● **TASK REQUIREMENTS**
Transcribe the records below exactly.
=== EXERCISE MATERIAL ===
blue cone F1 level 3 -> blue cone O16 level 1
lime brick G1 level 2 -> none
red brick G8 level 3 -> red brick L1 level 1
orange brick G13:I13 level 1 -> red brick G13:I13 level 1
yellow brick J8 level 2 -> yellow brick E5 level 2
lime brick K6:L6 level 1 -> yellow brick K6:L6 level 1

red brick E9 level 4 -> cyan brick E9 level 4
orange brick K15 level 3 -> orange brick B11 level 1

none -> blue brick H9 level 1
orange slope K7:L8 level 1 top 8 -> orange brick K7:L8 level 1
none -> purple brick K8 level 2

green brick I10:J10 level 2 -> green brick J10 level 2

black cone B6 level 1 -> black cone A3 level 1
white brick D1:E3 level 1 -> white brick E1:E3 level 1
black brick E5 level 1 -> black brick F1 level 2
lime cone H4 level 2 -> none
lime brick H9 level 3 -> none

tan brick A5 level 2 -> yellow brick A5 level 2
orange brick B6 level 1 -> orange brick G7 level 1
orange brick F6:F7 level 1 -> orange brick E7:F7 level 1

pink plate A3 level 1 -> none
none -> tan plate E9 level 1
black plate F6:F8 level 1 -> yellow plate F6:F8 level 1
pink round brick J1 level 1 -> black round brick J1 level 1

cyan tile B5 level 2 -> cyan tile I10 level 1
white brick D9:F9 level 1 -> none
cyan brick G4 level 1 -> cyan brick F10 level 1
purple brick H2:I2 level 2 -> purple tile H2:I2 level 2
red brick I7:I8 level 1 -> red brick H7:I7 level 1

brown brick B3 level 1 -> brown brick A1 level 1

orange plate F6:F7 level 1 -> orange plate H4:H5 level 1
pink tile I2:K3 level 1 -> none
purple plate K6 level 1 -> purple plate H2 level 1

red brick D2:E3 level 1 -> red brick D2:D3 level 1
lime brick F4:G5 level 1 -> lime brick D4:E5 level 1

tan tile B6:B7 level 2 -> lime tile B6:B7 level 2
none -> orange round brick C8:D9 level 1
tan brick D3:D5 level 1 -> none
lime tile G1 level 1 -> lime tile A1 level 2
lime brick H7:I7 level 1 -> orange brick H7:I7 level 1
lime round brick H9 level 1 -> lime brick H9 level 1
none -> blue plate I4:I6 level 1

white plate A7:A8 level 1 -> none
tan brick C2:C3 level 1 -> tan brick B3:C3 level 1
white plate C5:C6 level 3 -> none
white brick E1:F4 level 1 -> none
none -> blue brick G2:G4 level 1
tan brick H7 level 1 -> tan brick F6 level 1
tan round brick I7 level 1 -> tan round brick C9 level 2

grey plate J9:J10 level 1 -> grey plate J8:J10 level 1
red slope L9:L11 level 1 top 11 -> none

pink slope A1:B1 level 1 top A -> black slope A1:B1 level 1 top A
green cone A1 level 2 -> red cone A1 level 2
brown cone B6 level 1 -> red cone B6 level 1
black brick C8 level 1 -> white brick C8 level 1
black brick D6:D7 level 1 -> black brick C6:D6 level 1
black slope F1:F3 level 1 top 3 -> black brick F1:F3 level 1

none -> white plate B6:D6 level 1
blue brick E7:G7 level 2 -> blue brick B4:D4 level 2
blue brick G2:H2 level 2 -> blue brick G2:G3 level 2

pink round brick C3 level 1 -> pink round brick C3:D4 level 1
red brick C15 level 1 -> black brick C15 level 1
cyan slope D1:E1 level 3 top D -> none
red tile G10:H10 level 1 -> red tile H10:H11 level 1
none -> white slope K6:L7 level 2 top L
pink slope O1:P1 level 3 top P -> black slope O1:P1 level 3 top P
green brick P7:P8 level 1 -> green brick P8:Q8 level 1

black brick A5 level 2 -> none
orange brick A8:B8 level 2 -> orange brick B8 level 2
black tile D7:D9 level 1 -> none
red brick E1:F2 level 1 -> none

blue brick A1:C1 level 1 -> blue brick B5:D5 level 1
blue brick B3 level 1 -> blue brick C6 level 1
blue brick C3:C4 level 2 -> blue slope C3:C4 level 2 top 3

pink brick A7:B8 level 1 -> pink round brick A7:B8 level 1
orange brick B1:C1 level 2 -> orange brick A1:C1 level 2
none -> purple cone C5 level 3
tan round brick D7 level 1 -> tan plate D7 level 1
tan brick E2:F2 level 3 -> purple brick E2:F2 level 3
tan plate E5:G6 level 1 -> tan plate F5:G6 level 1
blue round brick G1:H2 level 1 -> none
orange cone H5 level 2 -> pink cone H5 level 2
===
● **TASK ANSWER**
blue cone F1 level 3 -> blue cone O16 level 1
lime brick G1 level 2 -> none
red brick G8 level 3 -> red brick L1 level 1
orange brick G13:I13 level 1 -> red brick G13:I13 level 1
yellow brick J8 level 2 -> yellow brick E5 level 2
lime brick K6:L6 level 1 -> yellow brick K6:L6 level 1

red brick E9 level 4 -> cyan brick E9 level 4
orange brick K15 level 3 -> orange brick B11 level 1

none -> blue brick H9 level 1
orange slope K7:L8 level 1 top 8 -> orange brick K7:L8 level 1
none -> purple brick K8 level 2

green brick I10:J10 level 2 -> green brick J10 level 2

black cone B6 level 1 -> black cone A3 level 1
white brick D1:E3 level 1 -> white brick E1:E3 level 1
black brick E5 level 1 -> black brick F1 level 2
lime cone H4 level 2 -> none
lime brick H9 level 3 -> none

tan brick A5 level 2 -> yellow brick A5 level 2
orange brick B6 level 1 -> orange brick G7 level 1
orange brick F6:F7 level 1 -> orange brick E7:F7 level 1

pink plate A3 level 1 -> none
none -> tan plate E9 level 1
black plate F6:F8 level 1 -> yellow plate F6:F8 level 1
pink round brick J1 level 1 -> black round brick J1 level 1

cyan tile B5 level 2 -> cyan tile I10 level 1
white brick D9:F9 level 1 -> none
cyan brick G4 level 1 -> cyan brick F10 level 1
purple brick H2:I2 level 2 -> purple tile H2:I2 level 2
red brick I7:I8 level 1 -> red brick H7:I7 level 1

brown brick B3 level 1 -> brown brick A1 level 1

orange plate F6:F7 level 1 -> orange plate H4:H5 level 1
pink tile I2:K3 level 1 -> none
purple plate K6 level 1 -> purple plate H2 level 1

red brick D2:E3 level 1 -> red brick D2:D3 level 1
lime brick F4:G5 level 1 -> lime brick D4:E5 level 1

tan tile B6:B7 level 2 -> lime tile B6:B7 level 2
none -> orange round brick C8:D9 level 1
tan brick D3:D5 level 1 -> none
lime tile G1 level 1 -> lime tile A1 level 2
lime brick H7:I7 level 1 -> orange brick H7:I7 level 1
lime round brick H9 level 1 -> lime brick H9 level 1
none -> blue plate I4:I6 level 1

white plate A7:A8 level 1 -> none
tan brick C2:C3 level 1 -> tan brick B3:C3 level 1
white plate C5:C6 level 3 -> none
white brick E1:F4 level 1 -> none
none -> blue brick G2:G4 level 1
tan brick H7 level 1 -> tan brick F6 level 1
tan round brick I7 level 1 -> tan round brick C9 level 2

grey plate J9:J10 level 1 -> grey plate J8:J10 level 1
red slope L9:L11 level 1 top 11 -> none

pink slope A1:B1 level 1 top A -> black slope A1:B1 level 1 top A
green cone A1 level 2 -> red cone A1 level 2
brown cone B6 level 1 -> red cone B6 level 1
black brick C8 level 1 -> white brick C8 level 1
black brick D6:D7 level 1 -> black brick C6:D6 level 1
black slope F1:F3 level 1 top 3 -> black brick F1:F3 level 1

none -> white plate B6:D6 level 1
blue brick E7:G7 level 2 -> blue brick B4:D4 level 2
blue brick G2:H2 level 2 -> blue brick G2:G3 level 2

pink round brick C3 level 1 -> pink round brick C3:D4 level 1
red brick C15 level 1 -> black brick C15 level 1
cyan slope D1:E1 level 3 top D -> none
red tile G10:H10 level 1 -> red tile H10:H11 level 1
none -> white slope K6:L7 level 2 top L
pink slope O1:P1 level 3 top P -> black slope O1:P1 level 3 top P
green brick P7:P8 level 1 -> green brick P8:Q8 level 1

black brick A5 level 2 -> none
orange brick A8:B8 level 2 -> orange brick B8 level 2
black tile D7:D9 level 1 -> none
red brick E1:F2 level 1 -> none

blue brick A1:C1 level 1 -> blue brick B5:D5 level 1
blue brick B3 level 1 -> blue brick C6 level 1
blue brick C3:C4 level 2 -> blue slope C3:C4 level 2 top 3

pink brick A7:B8 level 1 -> pink round brick A7:B8 level 1
orange brick B1:C1 level 2 -> orange brick A1:C1 level 2
none -> purple cone C5 level 3
tan round brick D7 level 1 -> tan plate D7 level 1
tan brick E2:F2 level 3 -> purple brick E2:F2 level 3
tan plate E5:G6 level 1 -> tan plate F5:G6 level 1
blue round brick G1:H2 level 1 -> none
orange cone H5 level 2 -> pink cone H5 level 2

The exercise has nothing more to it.